■ Input for this task ■
_____
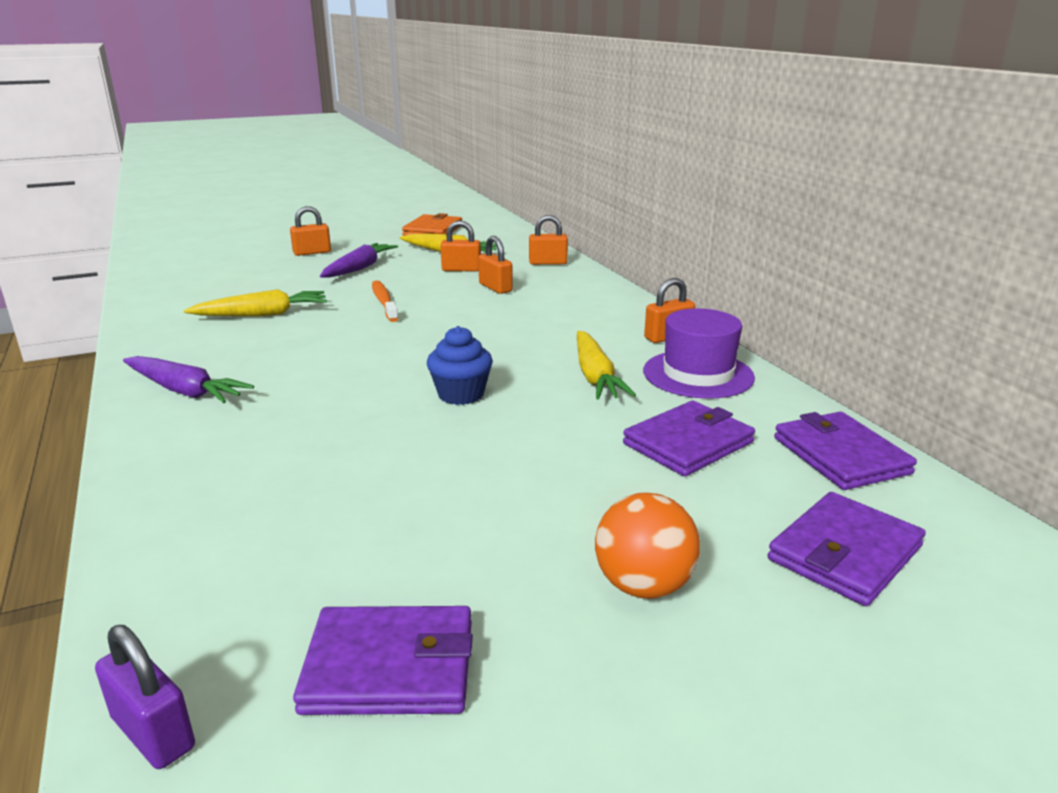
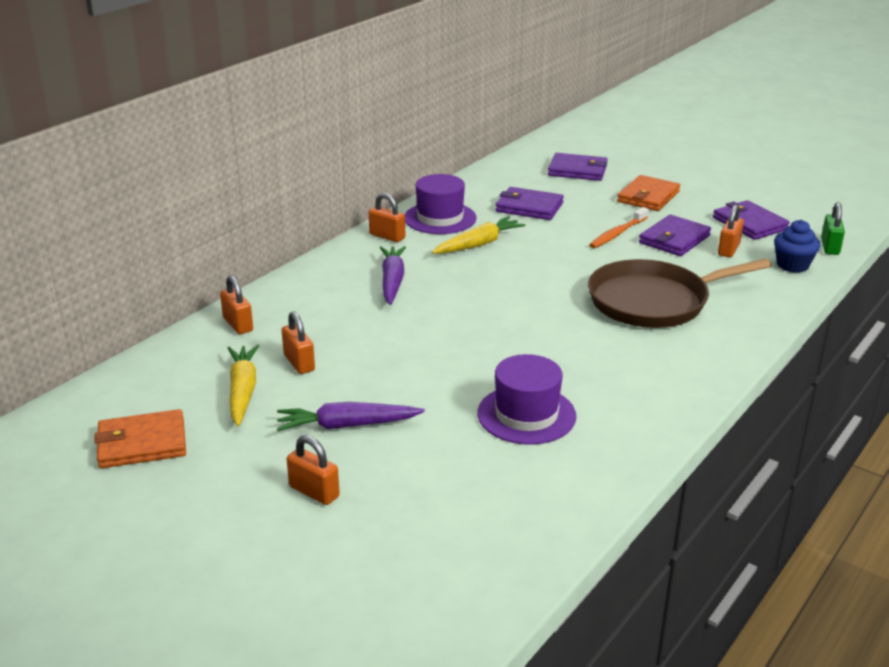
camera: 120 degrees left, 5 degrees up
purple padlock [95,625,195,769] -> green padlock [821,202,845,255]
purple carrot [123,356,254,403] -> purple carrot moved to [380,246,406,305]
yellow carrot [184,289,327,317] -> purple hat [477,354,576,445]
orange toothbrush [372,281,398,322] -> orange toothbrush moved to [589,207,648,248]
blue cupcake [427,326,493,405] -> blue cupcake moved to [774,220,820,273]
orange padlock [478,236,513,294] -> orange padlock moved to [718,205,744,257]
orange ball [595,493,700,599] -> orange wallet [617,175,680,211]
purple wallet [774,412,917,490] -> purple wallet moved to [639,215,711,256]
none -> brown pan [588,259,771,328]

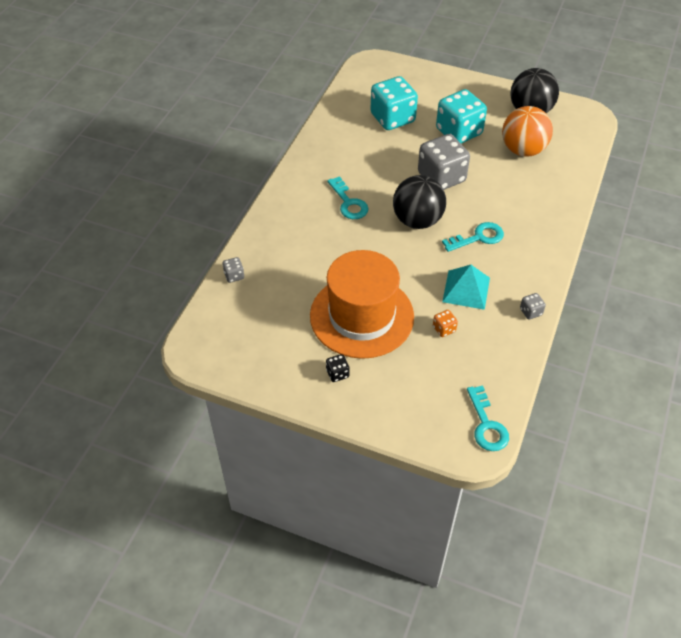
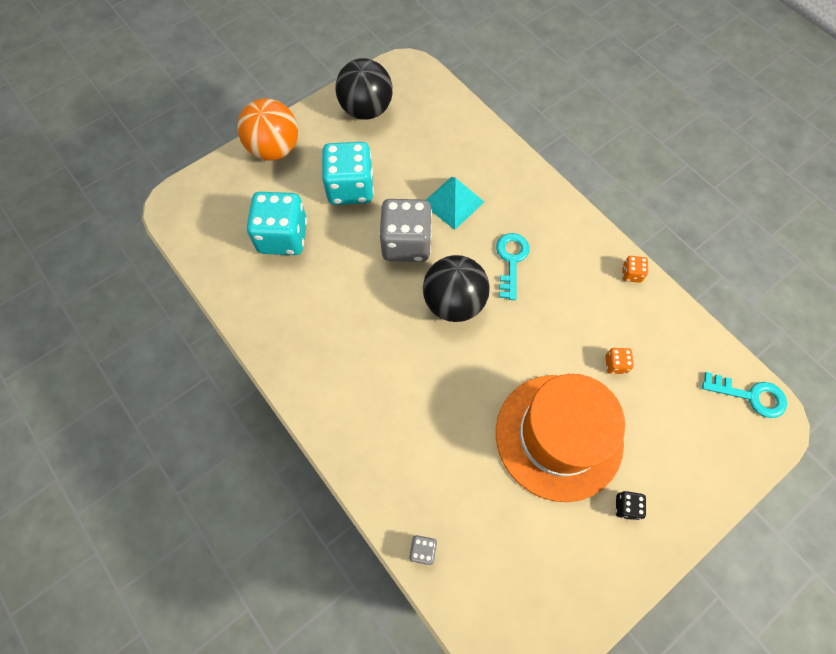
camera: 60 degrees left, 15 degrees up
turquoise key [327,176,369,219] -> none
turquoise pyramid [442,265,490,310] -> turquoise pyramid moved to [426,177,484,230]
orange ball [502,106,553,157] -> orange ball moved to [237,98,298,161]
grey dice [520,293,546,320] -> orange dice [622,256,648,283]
_____
■ Task ■
Give again, exactly, the lines from the start of the data through the one holding "orange toothbrush [372,281,398,322]"; omit the pictures.

■ Output for this exercise ■
camera: 120 degrees left, 5 degrees up
purple padlock [95,625,195,769] -> green padlock [821,202,845,255]
purple carrot [123,356,254,403] -> purple carrot moved to [380,246,406,305]
yellow carrot [184,289,327,317] -> purple hat [477,354,576,445]
orange toothbrush [372,281,398,322] -> orange toothbrush moved to [589,207,648,248]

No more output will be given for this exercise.